Top of Input for this task
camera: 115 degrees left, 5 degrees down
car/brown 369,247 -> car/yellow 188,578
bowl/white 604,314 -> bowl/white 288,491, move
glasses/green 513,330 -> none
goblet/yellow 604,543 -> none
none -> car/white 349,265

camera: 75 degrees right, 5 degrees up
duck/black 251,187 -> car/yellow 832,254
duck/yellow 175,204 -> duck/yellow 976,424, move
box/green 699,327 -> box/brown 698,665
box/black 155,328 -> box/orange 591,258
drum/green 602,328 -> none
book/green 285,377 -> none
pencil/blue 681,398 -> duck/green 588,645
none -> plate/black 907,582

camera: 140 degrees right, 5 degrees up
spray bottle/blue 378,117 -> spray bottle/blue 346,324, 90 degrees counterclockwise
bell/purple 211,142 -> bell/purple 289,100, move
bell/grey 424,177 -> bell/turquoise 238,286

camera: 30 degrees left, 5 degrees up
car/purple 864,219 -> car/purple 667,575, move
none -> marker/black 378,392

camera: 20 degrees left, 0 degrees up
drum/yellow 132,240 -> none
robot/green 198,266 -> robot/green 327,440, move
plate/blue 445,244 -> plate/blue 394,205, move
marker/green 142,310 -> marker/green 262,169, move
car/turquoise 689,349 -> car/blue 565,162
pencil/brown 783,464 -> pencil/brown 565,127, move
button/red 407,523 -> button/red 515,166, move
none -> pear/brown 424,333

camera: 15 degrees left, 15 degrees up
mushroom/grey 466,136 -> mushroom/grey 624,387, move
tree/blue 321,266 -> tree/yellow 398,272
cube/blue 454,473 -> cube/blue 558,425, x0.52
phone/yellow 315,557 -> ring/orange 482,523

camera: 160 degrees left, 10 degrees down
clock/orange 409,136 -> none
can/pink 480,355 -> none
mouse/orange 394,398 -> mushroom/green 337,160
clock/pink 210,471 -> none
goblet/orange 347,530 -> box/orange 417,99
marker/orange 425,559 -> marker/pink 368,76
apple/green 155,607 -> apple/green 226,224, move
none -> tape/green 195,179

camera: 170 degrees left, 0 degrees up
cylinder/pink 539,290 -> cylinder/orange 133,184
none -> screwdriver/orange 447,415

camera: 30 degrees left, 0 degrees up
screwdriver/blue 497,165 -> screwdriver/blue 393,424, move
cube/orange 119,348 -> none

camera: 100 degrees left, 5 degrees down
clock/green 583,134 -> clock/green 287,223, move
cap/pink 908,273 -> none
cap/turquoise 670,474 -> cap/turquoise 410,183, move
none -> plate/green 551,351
Bottom of Input for this task
What this task involves: Return the listing above verbatim.

Answer space:
camera: 115 degrees left, 5 degrees down
car/brown 369,247 -> car/yellow 188,578
bowl/white 604,314 -> bowl/white 288,491, move
glasses/green 513,330 -> none
goblet/yellow 604,543 -> none
none -> car/white 349,265

camera: 75 degrees right, 5 degrees up
duck/black 251,187 -> car/yellow 832,254
duck/yellow 175,204 -> duck/yellow 976,424, move
box/green 699,327 -> box/brown 698,665
box/black 155,328 -> box/orange 591,258
drum/green 602,328 -> none
book/green 285,377 -> none
pencil/blue 681,398 -> duck/green 588,645
none -> plate/black 907,582

camera: 140 degrees right, 5 degrees up
spray bottle/blue 378,117 -> spray bottle/blue 346,324, 90 degrees counterclockwise
bell/purple 211,142 -> bell/purple 289,100, move
bell/grey 424,177 -> bell/turquoise 238,286

camera: 30 degrees left, 5 degrees up
car/purple 864,219 -> car/purple 667,575, move
none -> marker/black 378,392

camera: 20 degrees left, 0 degrees up
drum/yellow 132,240 -> none
robot/green 198,266 -> robot/green 327,440, move
plate/blue 445,244 -> plate/blue 394,205, move
marker/green 142,310 -> marker/green 262,169, move
car/turquoise 689,349 -> car/blue 565,162
pencil/brown 783,464 -> pencil/brown 565,127, move
button/red 407,523 -> button/red 515,166, move
none -> pear/brown 424,333

camera: 15 degrees left, 15 degrees up
mushroom/grey 466,136 -> mushroom/grey 624,387, move
tree/blue 321,266 -> tree/yellow 398,272
cube/blue 454,473 -> cube/blue 558,425, x0.52
phone/yellow 315,557 -> ring/orange 482,523

camera: 160 degrees left, 10 degrees down
clock/orange 409,136 -> none
can/pink 480,355 -> none
mouse/orange 394,398 -> mushroom/green 337,160
clock/pink 210,471 -> none
goblet/orange 347,530 -> box/orange 417,99
marker/orange 425,559 -> marker/pink 368,76
apple/green 155,607 -> apple/green 226,224, move
none -> tape/green 195,179

camera: 170 degrees left, 0 degrees up
cylinder/pink 539,290 -> cylinder/orange 133,184
none -> screwdriver/orange 447,415

camera: 30 degrees left, 0 degrees up
screwdriver/blue 497,165 -> screwdriver/blue 393,424, move
cube/orange 119,348 -> none

camera: 100 degrees left, 5 degrees down
clock/green 583,134 -> clock/green 287,223, move
cap/pink 908,273 -> none
cap/turquoise 670,474 -> cap/turquoise 410,183, move
none -> plate/green 551,351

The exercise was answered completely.